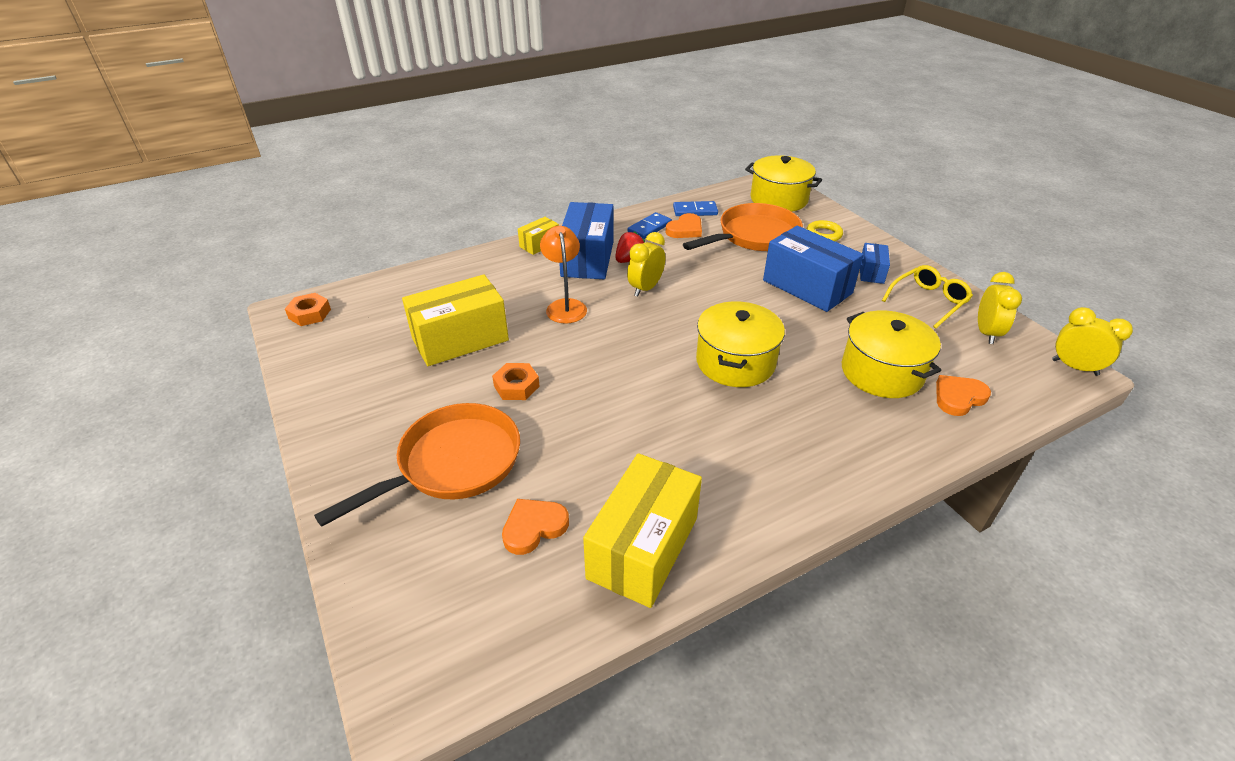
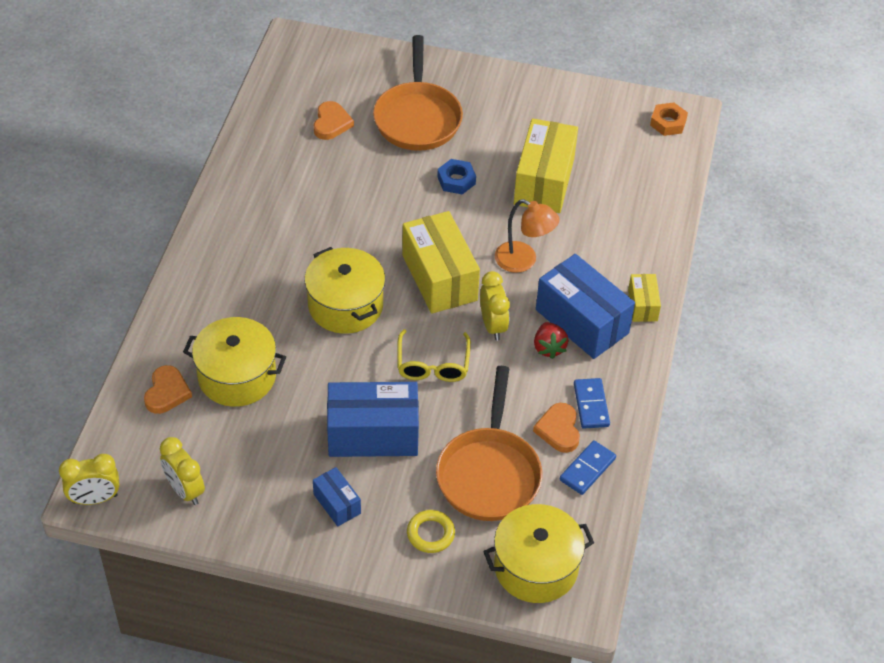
camera: 130 degrees right, 10 degrees up
(516, 386) = (456, 180): orange nut -> blue nut
(643, 548) = (267, 153): yellow box -> yellow box (439, 277)
(928, 301) = (258, 499): yellow glasses -> yellow glasses (433, 364)

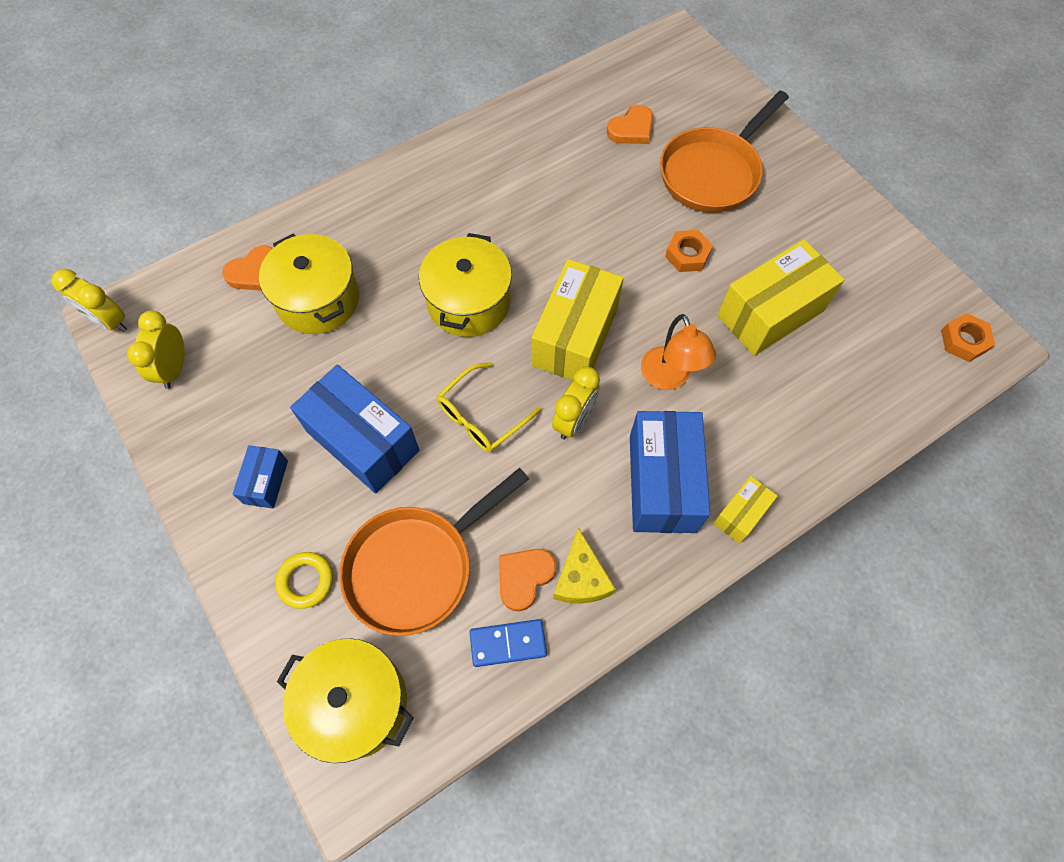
camera: 45 degrees right, 15 degrees up
(456, 180) = (687, 255): blue nut -> orange nut
(548, 348) = (602, 484): red strawberry -> none
(591, 405) = (581, 578): blue domino -> yellow cheese

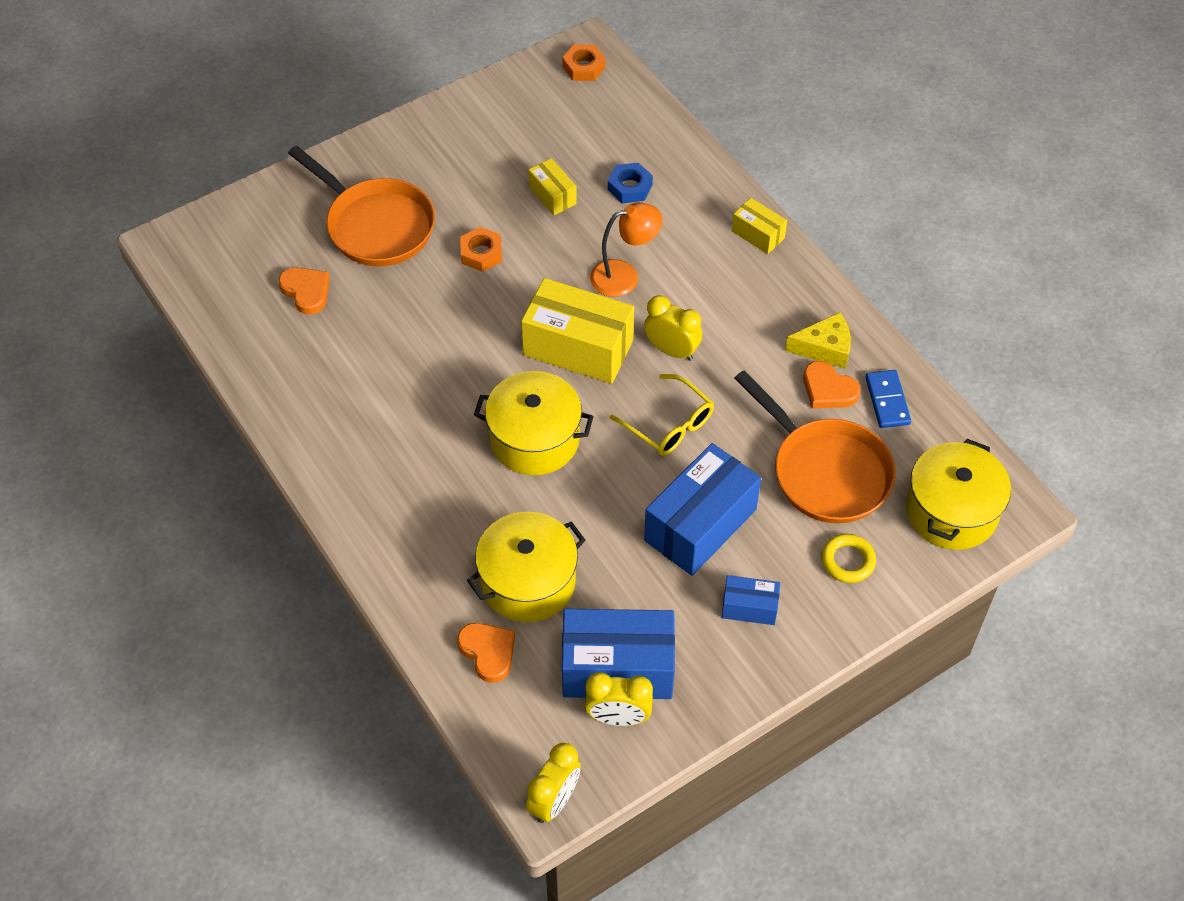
camera: 90 degrees left, 10 degrees down
(662, 483) = (732, 287): blue box -> blue box (617, 668)
(770, 313) = (552, 195): yellow box -> yellow box, size x0.50
(793, 384) = (630, 187): none -> blue nut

*****

Instructions to follow
All of the records above are to be copied exactly, minus the pictures.

Worked solution
camera: 130 degrees right, 10 degrees up
(516, 386) = (456, 180): orange nut -> blue nut
(643, 548) = (267, 153): yellow box -> yellow box (439, 277)
(928, 301) = (258, 499): yellow glasses -> yellow glasses (433, 364)

camera: 45 degrees right, 15 degrees up
(456, 180) = (687, 255): blue nut -> orange nut
(548, 348) = (602, 484): red strawberry -> none
(591, 405) = (581, 578): blue domino -> yellow cheese

camera: 90 degrees left, 10 degrees down
(662, 483) = (732, 287): blue box -> blue box (617, 668)
(770, 313) = (552, 195): yellow box -> yellow box, size x0.50
(793, 384) = (630, 187): none -> blue nut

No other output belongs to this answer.